=== Available data ===

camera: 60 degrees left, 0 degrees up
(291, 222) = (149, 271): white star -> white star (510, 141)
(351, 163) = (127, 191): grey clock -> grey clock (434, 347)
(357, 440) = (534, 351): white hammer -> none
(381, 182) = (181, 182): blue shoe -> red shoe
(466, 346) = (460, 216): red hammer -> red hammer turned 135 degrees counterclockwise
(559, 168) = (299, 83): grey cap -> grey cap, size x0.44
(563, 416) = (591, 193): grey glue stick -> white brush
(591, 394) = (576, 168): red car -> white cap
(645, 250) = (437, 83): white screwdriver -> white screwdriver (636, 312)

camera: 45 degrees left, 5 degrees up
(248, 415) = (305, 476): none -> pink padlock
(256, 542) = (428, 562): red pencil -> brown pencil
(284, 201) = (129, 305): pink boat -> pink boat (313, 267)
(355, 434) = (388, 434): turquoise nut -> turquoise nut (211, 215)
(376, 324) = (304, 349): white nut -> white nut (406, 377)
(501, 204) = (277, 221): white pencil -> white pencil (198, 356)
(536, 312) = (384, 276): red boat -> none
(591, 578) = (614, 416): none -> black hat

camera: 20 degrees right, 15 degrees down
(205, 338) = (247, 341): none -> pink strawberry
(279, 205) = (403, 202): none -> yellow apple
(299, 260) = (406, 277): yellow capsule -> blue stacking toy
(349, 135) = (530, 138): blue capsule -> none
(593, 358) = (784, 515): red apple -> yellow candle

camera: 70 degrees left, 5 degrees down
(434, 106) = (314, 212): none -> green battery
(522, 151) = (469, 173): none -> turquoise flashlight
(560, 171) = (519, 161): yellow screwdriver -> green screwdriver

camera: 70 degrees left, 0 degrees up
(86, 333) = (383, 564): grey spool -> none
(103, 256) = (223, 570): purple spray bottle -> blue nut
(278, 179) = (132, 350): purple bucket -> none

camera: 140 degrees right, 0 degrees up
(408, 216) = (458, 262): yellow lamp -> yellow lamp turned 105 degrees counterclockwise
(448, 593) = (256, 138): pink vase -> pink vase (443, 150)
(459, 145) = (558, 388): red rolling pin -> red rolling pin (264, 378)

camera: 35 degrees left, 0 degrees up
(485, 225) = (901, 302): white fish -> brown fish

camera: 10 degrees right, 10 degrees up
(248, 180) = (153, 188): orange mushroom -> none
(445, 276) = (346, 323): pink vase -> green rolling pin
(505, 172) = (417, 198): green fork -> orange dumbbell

===

## Problem description
Would you repeat, exactly and with nothing added, every line from the line containing "(103, 256) = (223, 570): purple" through the last line of the records above?

## Expected answer
(103, 256) = (223, 570): purple spray bottle -> blue nut
(278, 179) = (132, 350): purple bucket -> none

camera: 140 degrees right, 0 degrees up
(408, 216) = (458, 262): yellow lamp -> yellow lamp turned 105 degrees counterclockwise
(448, 593) = (256, 138): pink vase -> pink vase (443, 150)
(459, 145) = (558, 388): red rolling pin -> red rolling pin (264, 378)

camera: 35 degrees left, 0 degrees up
(485, 225) = (901, 302): white fish -> brown fish

camera: 10 degrees right, 10 degrees up
(248, 180) = (153, 188): orange mushroom -> none
(445, 276) = (346, 323): pink vase -> green rolling pin
(505, 172) = (417, 198): green fork -> orange dumbbell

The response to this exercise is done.